### Aim of the task:
Reproduce only the lines that run from the line with "D2: schottky BAT54" to the last line of the material, both ends included, exactly as they appear.

### Input for this task:
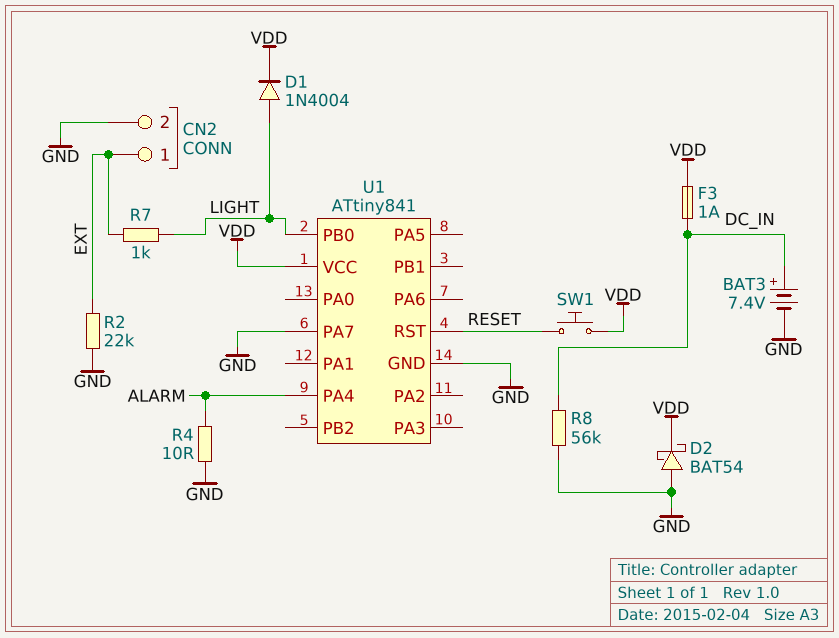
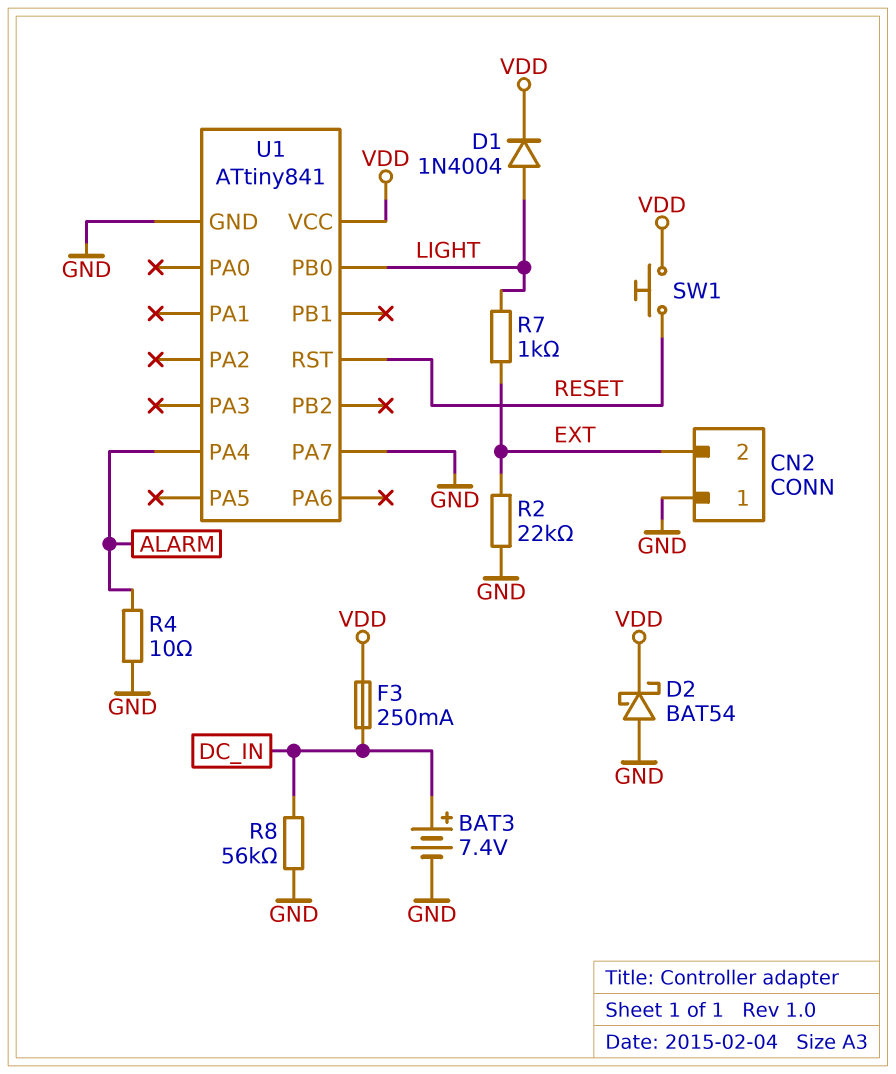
CN2 pin 1: EXT -> GND
CN2 pin 2: GND -> EXT
F3: 1A (DC_IN, VDD) -> 250mA (DC_IN, VDD)

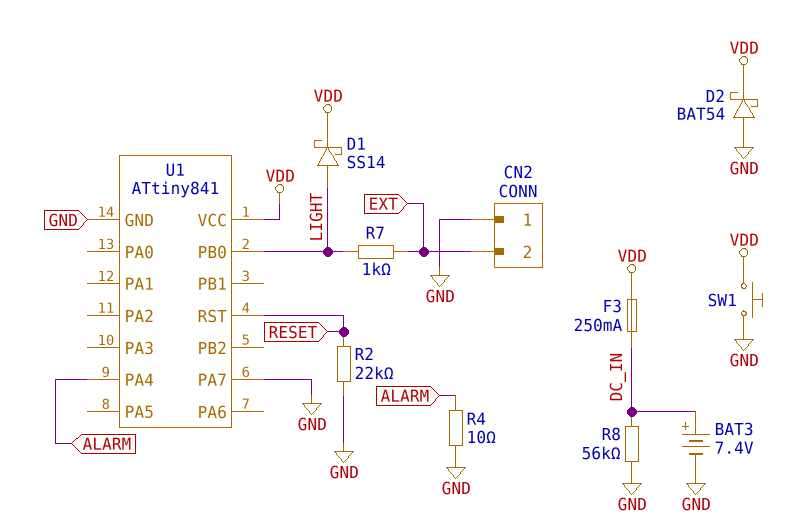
D1: diode 1N4004 (A LIGHT, K VDD) -> schottky SS14 (A LIGHT, K VDD)
R2: 22k (EXT, GND) -> 22k (GND, RESET)
SW1: button (RESET, VDD) -> button (GND, VDD)

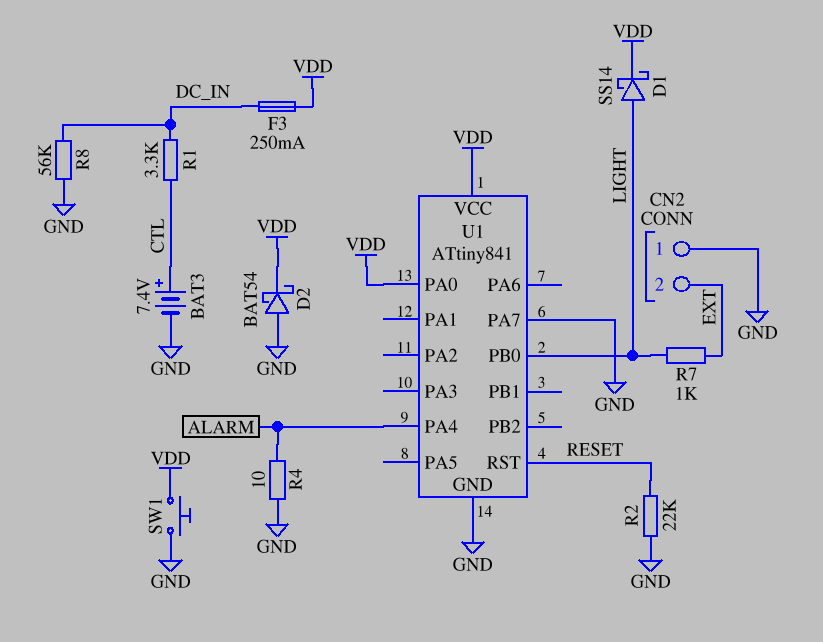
BAT3: 7.4V (plus DC_IN, minus GND) -> 7.4V (plus CTL, minus GND)
R1: none -> 3.3k (CTL, DC_IN)
U1 pin PA0: none -> VDD

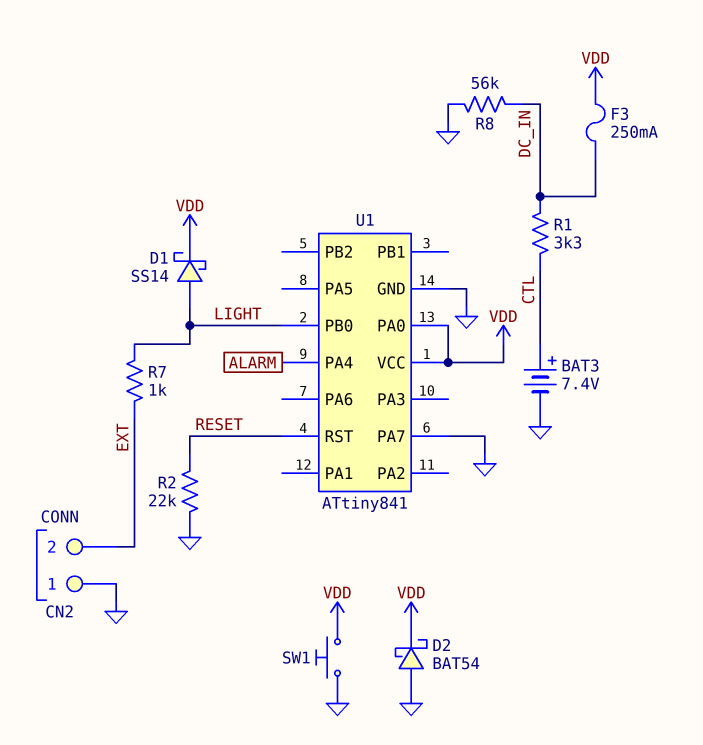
R4: 10 (ALARM, GND) -> none

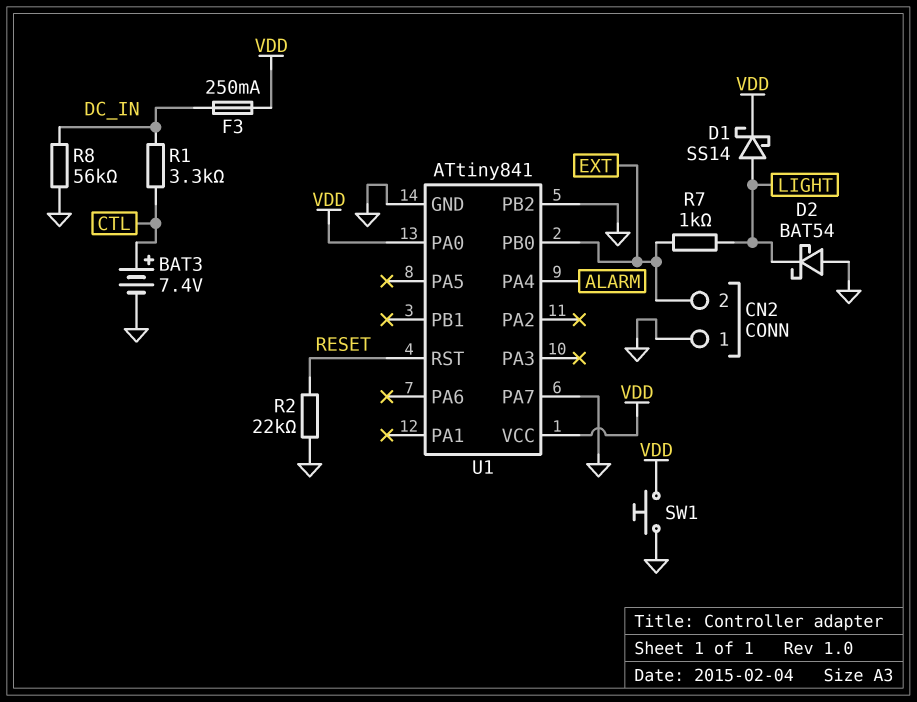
D2: schottky BAT54 (A GND, K VDD) -> schottky BAT54 (A GND, K LIGHT)
U1 pin PB0: LIGHT -> EXT
U1 pin PB2: none -> GND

### Result of this task:
D2: schottky BAT54 (A GND, K VDD) -> schottky BAT54 (A GND, K LIGHT)
U1 pin PB0: LIGHT -> EXT
U1 pin PB2: none -> GND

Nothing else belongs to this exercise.